▸ **Material supplied**:
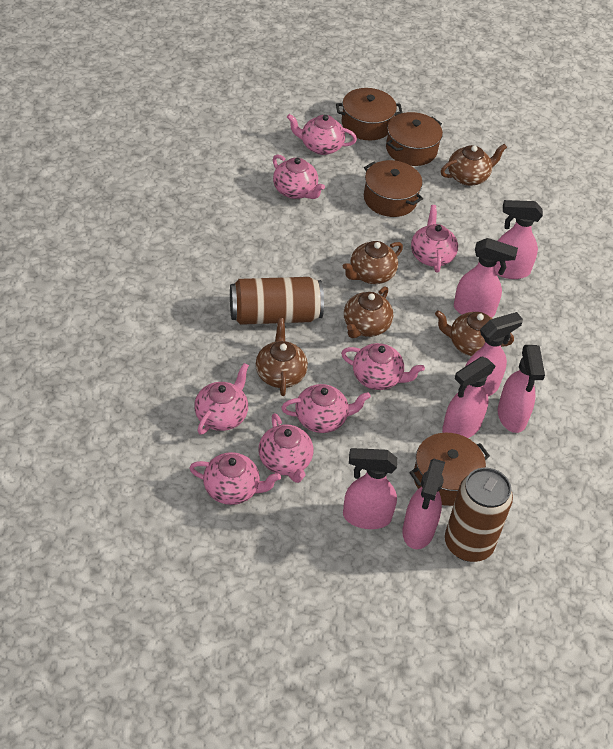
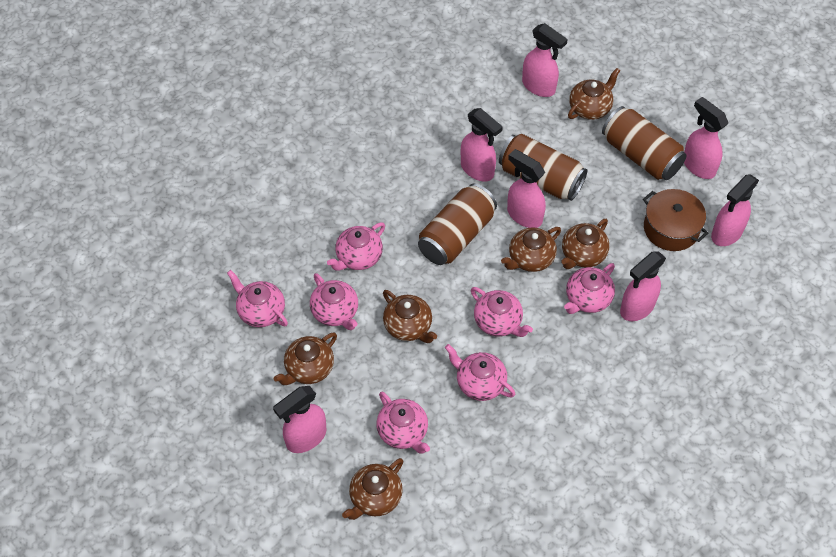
brown can: 2 -> 3
brown pot: 4 -> 1
brown teapot: 5 -> 6
pink teapot: 8 -> 7

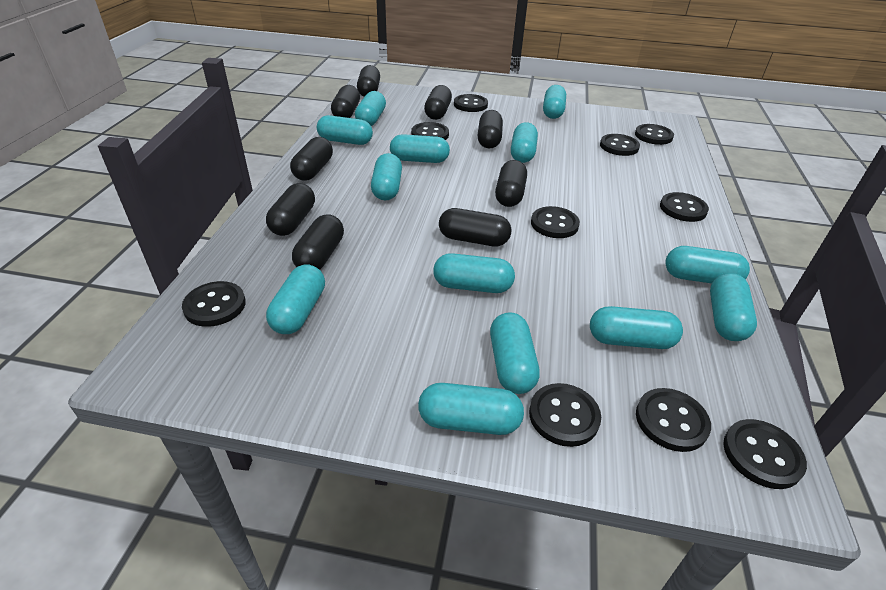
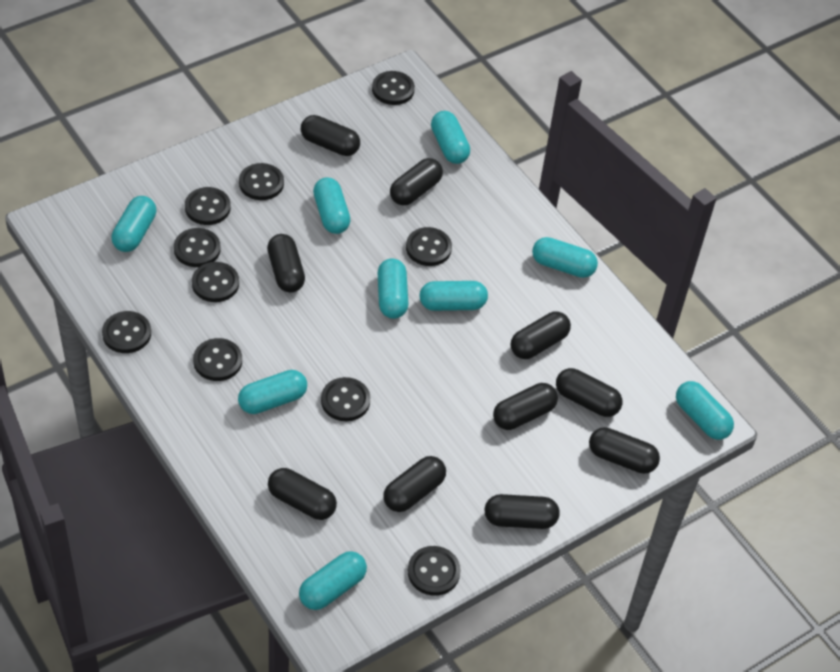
black capsule: 9 -> 10
turquoise capsule: 13 -> 9

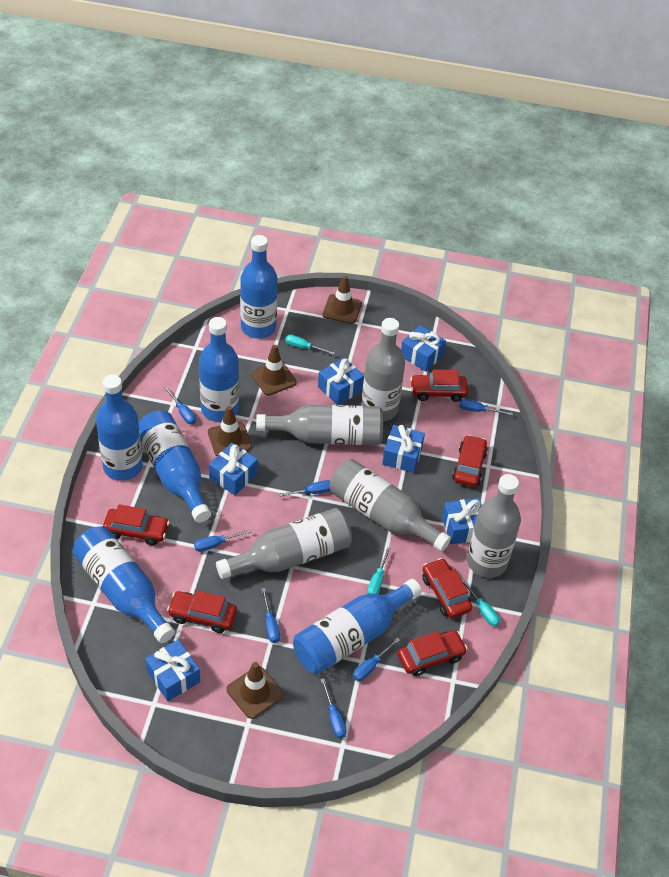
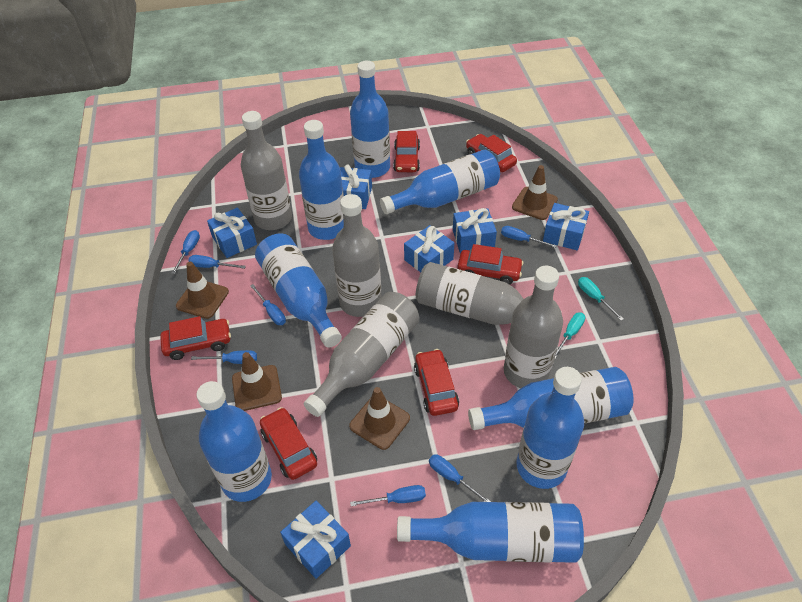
blue bottle: 6 -> 8
turquoise screwdriver: 3 -> 2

▸ **Exercise brief**:
Copy the lines of the records, beginning where the line containing "pink teapot: 8 -> 7" appears and continuing through the final line, exactly and with no pictures.

▸ **Solution to the problem**:
pink teapot: 8 -> 7

black capsule: 9 -> 10
turquoise capsule: 13 -> 9

blue bottle: 6 -> 8
turquoise screwdriver: 3 -> 2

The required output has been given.